Required action: Output each line exactly as written, from the first line of the records to the line bearing "(295, 239) = (250, 304): grey", inclusive, while leaving every picture out.

Input below:

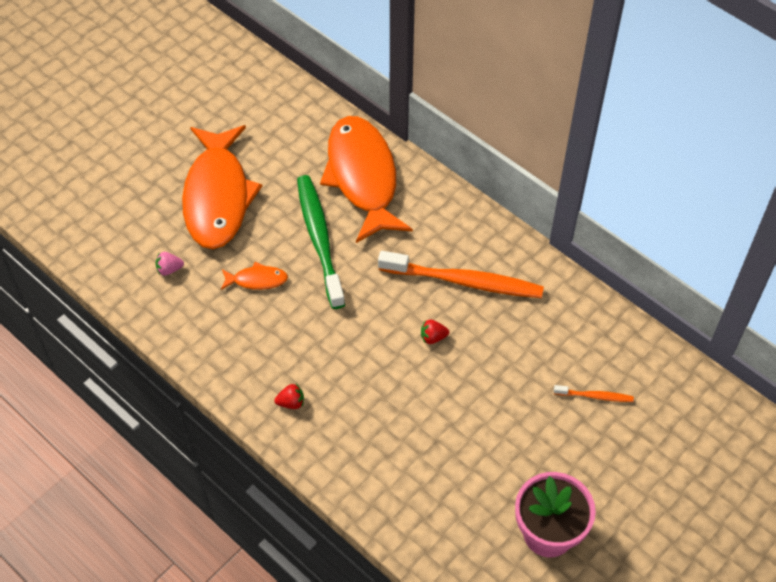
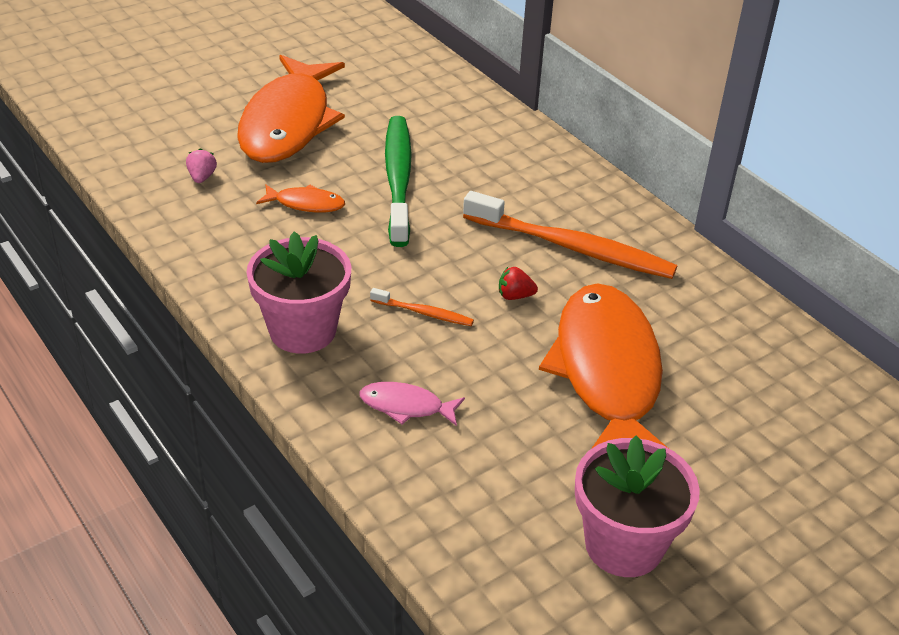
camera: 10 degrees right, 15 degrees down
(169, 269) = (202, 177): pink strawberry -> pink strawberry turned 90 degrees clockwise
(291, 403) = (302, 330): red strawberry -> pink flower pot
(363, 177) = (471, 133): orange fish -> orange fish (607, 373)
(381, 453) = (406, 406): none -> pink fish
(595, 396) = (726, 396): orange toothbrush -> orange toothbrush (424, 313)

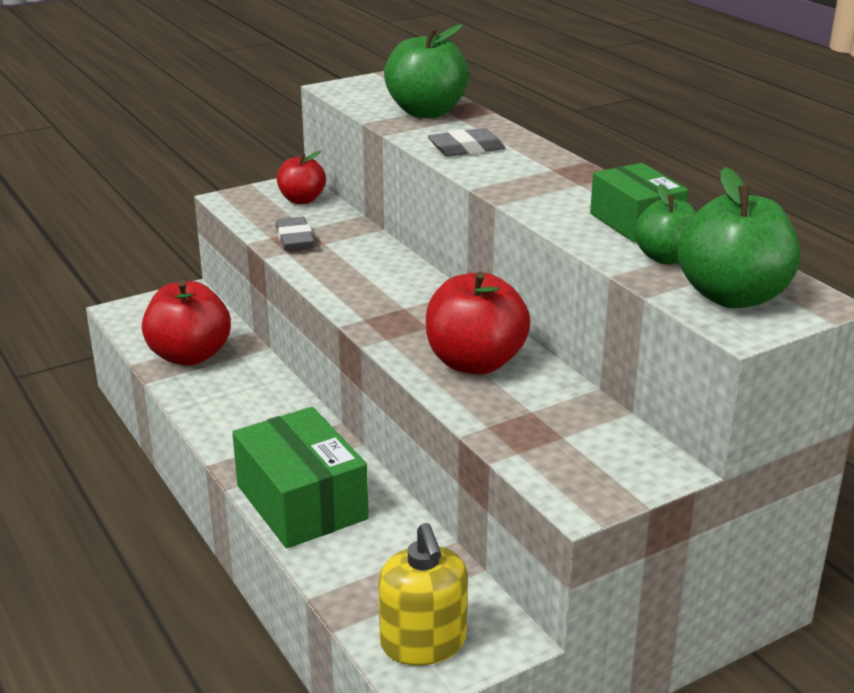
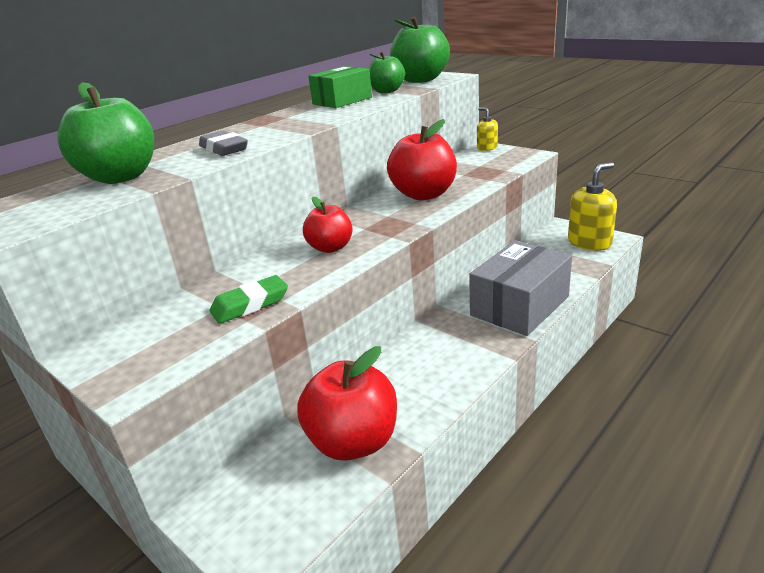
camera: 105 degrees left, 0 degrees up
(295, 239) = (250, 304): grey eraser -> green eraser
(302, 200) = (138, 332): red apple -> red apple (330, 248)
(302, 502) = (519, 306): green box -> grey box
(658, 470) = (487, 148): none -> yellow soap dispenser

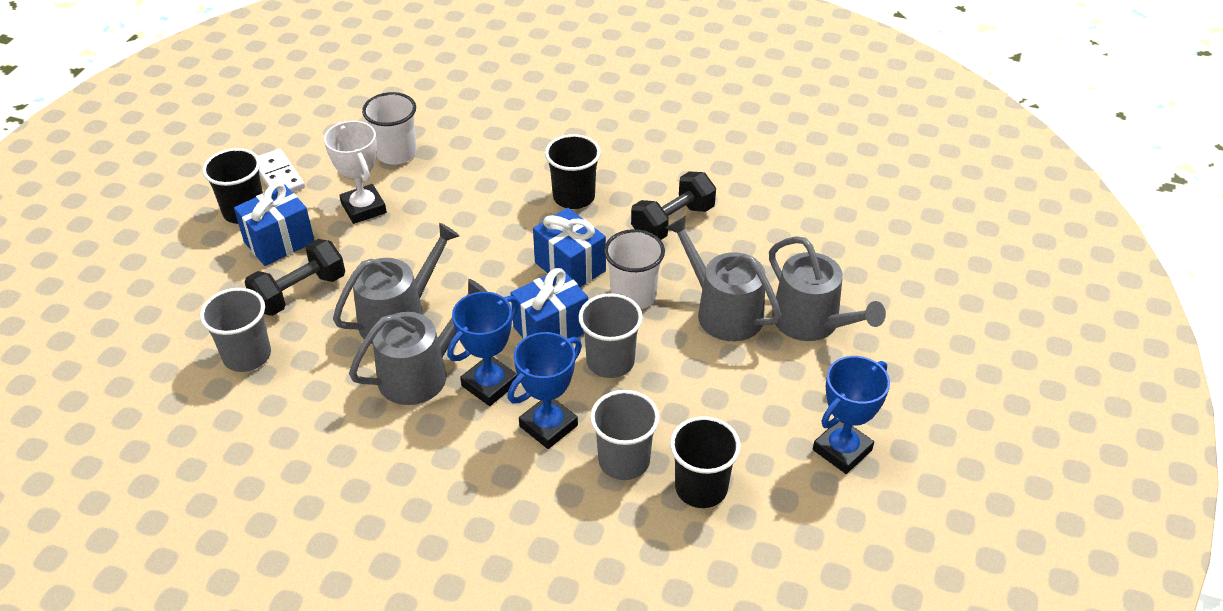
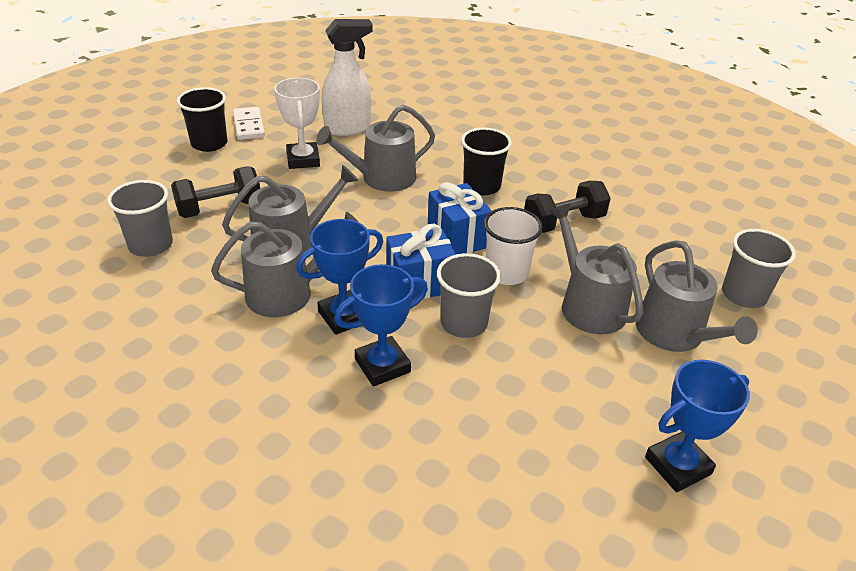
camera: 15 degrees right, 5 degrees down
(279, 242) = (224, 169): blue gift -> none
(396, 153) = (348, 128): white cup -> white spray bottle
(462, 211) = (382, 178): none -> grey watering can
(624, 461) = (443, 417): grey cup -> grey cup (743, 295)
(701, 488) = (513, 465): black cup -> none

End of Input.

Written response:
camera: 10 degrees right, 15 degrees down
(169, 269) = (202, 177): pink strawberry -> pink strawberry turned 90 degrees clockwise
(291, 403) = (302, 330): red strawberry -> pink flower pot
(363, 177) = (471, 133): orange fish -> orange fish (607, 373)
(381, 453) = (406, 406): none -> pink fish
(595, 396) = (726, 396): orange toothbrush -> orange toothbrush (424, 313)

camera: 105 degrees left, 0 degrees up
(295, 239) = (250, 304): grey eraser -> green eraser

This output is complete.